## Records shown
>>>

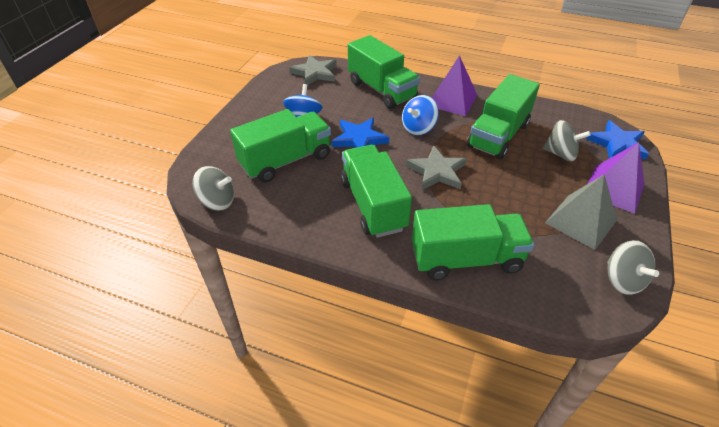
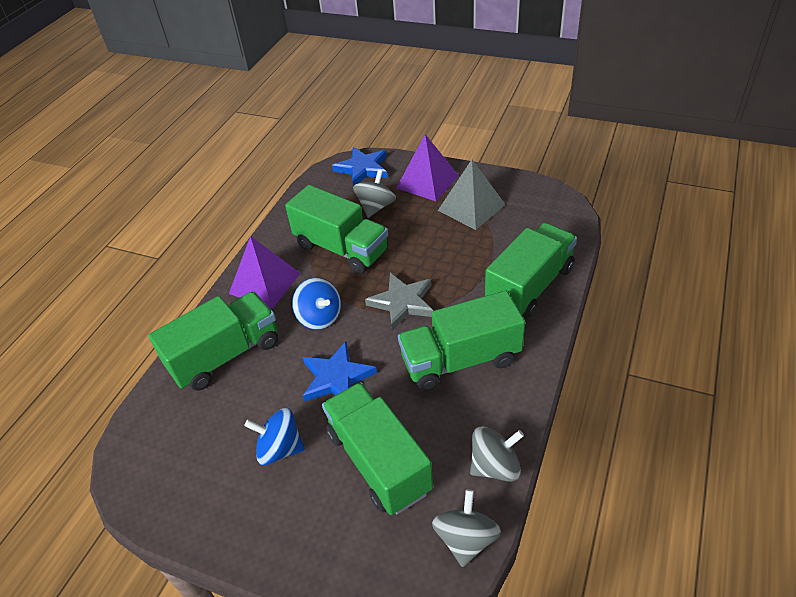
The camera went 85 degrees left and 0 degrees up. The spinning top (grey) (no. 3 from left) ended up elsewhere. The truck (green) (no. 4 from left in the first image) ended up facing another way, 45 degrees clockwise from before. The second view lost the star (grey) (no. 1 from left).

<<<
>>>

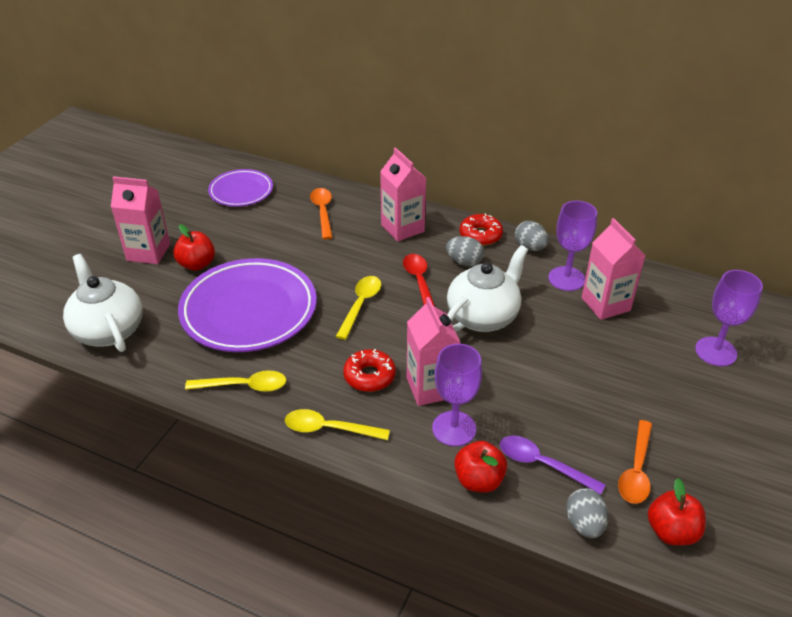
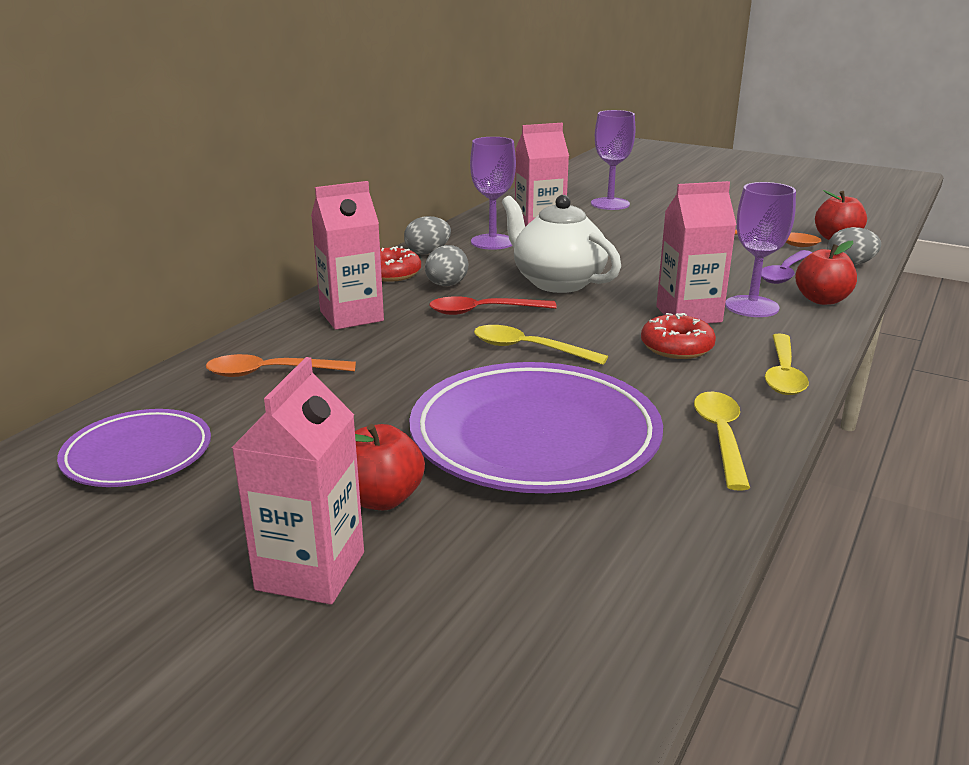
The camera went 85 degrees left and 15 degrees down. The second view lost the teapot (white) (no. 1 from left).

<<<
>>>

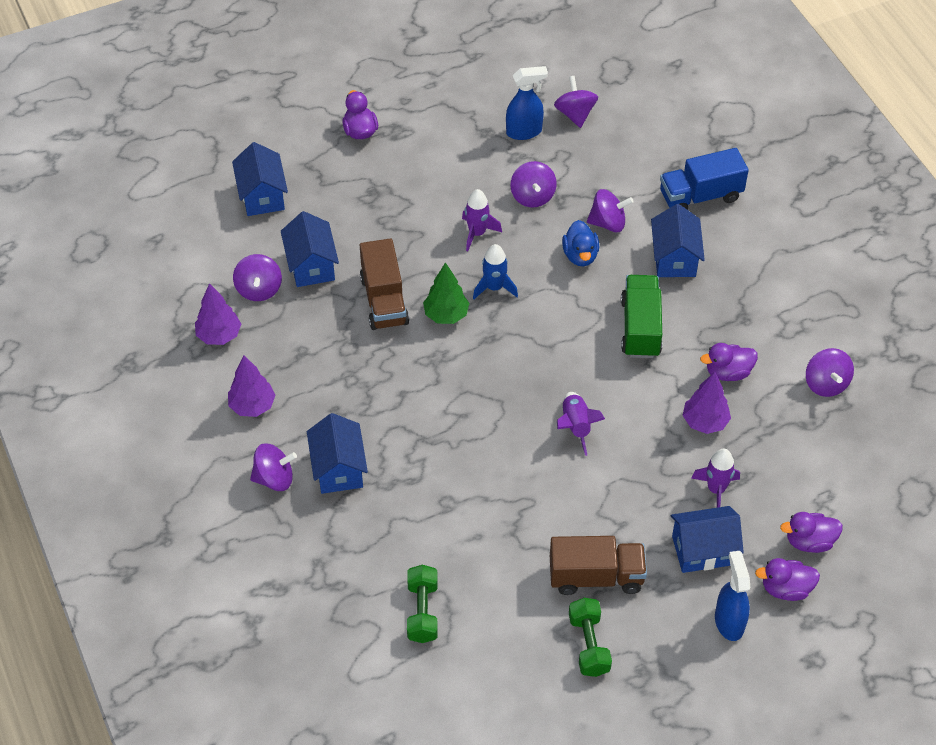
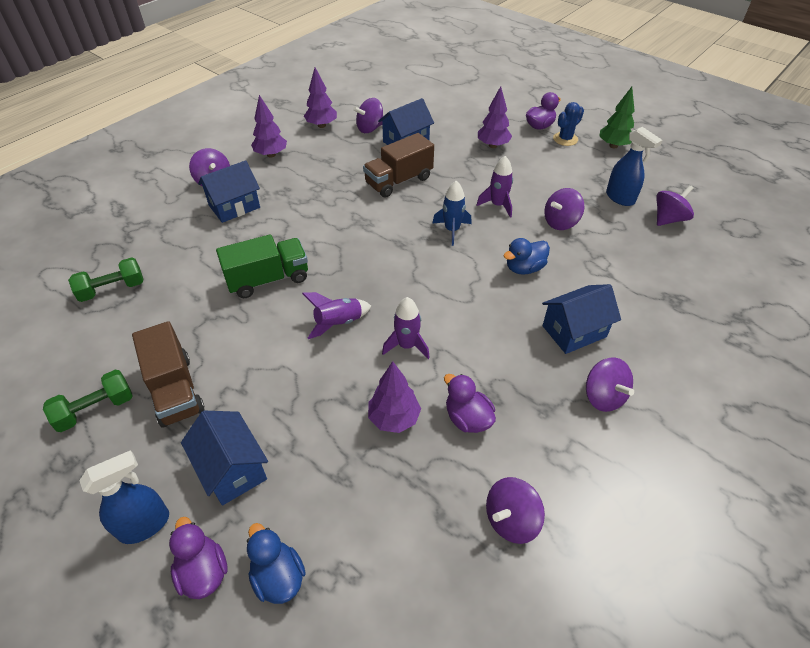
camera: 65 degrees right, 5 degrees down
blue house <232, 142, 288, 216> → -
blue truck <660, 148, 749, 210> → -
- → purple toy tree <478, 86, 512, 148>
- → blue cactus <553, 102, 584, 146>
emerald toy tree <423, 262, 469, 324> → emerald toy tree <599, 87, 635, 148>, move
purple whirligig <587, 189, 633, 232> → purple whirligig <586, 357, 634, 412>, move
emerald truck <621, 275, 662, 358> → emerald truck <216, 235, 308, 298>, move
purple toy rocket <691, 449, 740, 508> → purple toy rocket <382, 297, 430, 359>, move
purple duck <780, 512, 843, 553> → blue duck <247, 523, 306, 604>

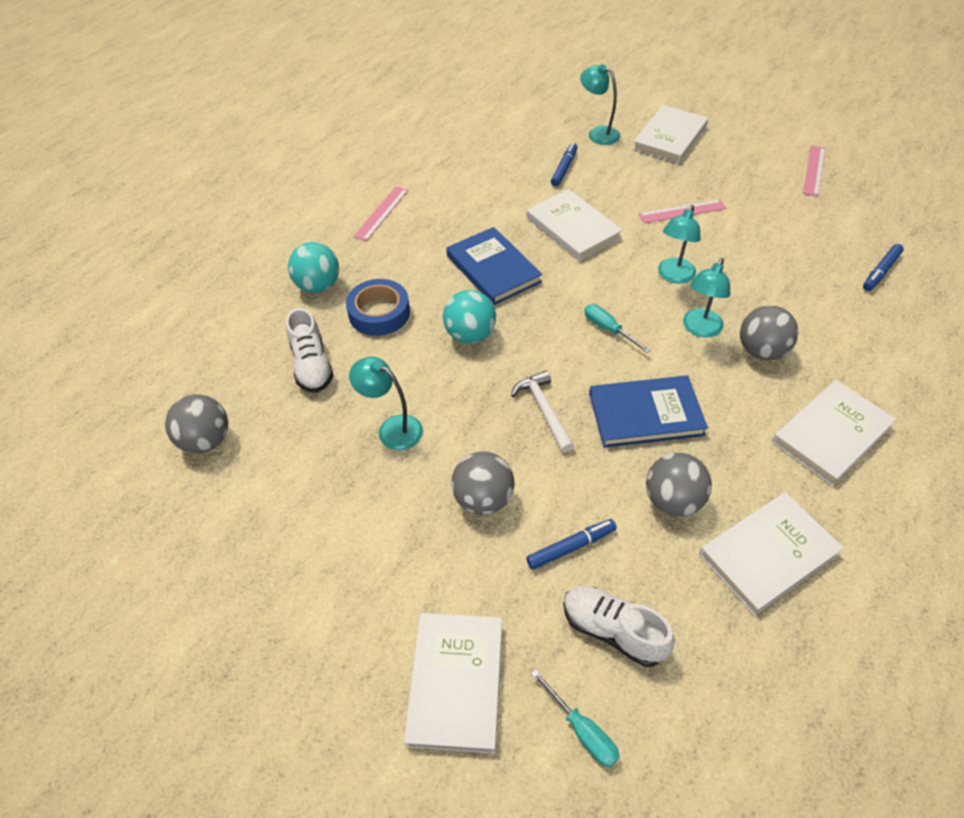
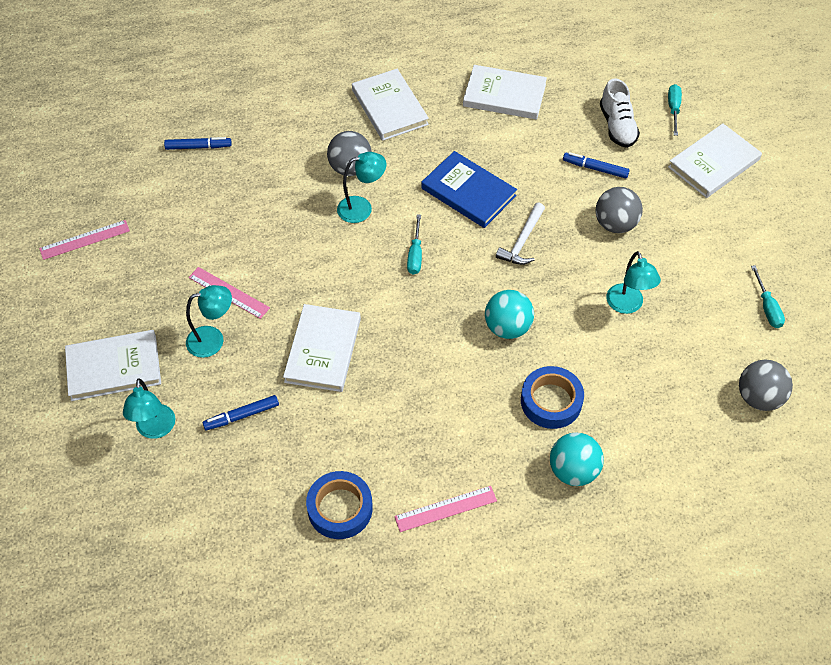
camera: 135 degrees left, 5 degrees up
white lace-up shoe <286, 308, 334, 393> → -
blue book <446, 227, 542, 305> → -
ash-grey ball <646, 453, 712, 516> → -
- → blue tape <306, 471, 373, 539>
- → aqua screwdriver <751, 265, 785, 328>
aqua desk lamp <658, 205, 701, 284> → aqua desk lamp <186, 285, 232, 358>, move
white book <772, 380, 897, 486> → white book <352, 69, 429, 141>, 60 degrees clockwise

<<<

## What you will do
Once you find the line with "camera: 65 degrees right, 5 degrees down" above, print it and every line after it up to and including the line with "purple toy rocket <691, 449, 740, 508>", exactly as written and nothing else.

## Finished task
camera: 65 degrees right, 5 degrees down
blue house <232, 142, 288, 216> → -
blue truck <660, 148, 749, 210> → -
- → purple toy tree <478, 86, 512, 148>
- → blue cactus <553, 102, 584, 146>
emerald toy tree <423, 262, 469, 324> → emerald toy tree <599, 87, 635, 148>, move
purple whirligig <587, 189, 633, 232> → purple whirligig <586, 357, 634, 412>, move
emerald truck <621, 275, 662, 358> → emerald truck <216, 235, 308, 298>, move
purple toy rocket <691, 449, 740, 508> → purple toy rocket <382, 297, 430, 359>, move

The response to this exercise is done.